#### [Task]
In the entries below, how many lines hold the string "bear"? Give only the number.

#### [Data to use]
::::

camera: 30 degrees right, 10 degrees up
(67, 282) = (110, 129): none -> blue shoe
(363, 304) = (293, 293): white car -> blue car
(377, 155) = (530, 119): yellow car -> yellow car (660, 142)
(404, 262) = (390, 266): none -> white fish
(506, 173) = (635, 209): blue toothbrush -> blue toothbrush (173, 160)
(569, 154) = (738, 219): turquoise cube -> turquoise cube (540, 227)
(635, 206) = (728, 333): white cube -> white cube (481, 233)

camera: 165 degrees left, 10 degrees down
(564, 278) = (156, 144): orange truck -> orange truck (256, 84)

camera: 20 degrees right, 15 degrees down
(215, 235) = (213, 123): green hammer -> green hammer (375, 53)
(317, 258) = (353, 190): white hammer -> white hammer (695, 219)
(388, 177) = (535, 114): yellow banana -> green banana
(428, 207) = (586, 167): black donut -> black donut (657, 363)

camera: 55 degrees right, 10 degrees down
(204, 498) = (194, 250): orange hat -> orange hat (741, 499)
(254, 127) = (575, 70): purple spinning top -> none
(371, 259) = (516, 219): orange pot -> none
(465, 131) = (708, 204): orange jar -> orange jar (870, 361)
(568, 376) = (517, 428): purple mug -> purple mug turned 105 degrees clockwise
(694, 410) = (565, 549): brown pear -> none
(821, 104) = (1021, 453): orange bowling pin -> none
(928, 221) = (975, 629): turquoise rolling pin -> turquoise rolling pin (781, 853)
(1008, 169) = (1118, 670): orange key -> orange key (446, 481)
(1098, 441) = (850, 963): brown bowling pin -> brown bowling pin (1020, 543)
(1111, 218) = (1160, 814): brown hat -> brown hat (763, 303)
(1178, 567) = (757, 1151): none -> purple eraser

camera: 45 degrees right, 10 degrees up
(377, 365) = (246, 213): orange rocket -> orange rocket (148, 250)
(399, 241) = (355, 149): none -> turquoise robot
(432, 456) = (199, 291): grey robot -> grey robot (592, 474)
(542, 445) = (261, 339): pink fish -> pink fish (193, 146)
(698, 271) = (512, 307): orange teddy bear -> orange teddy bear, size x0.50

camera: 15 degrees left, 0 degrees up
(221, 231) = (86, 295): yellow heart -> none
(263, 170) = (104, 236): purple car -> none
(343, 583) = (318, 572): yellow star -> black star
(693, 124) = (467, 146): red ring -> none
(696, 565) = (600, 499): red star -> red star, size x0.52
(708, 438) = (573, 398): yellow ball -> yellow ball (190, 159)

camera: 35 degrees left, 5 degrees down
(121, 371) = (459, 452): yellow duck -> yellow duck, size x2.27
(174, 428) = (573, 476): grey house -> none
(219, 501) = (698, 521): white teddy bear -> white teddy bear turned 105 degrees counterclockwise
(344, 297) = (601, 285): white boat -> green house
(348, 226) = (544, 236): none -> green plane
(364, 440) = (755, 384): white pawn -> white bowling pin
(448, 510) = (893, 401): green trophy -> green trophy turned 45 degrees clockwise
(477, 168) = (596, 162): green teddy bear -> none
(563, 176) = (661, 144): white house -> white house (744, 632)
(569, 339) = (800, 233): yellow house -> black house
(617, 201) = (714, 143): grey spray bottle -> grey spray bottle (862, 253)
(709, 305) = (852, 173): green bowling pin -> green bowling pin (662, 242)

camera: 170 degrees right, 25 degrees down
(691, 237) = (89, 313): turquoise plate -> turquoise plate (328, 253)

::::

#### [Solution to this problem]
3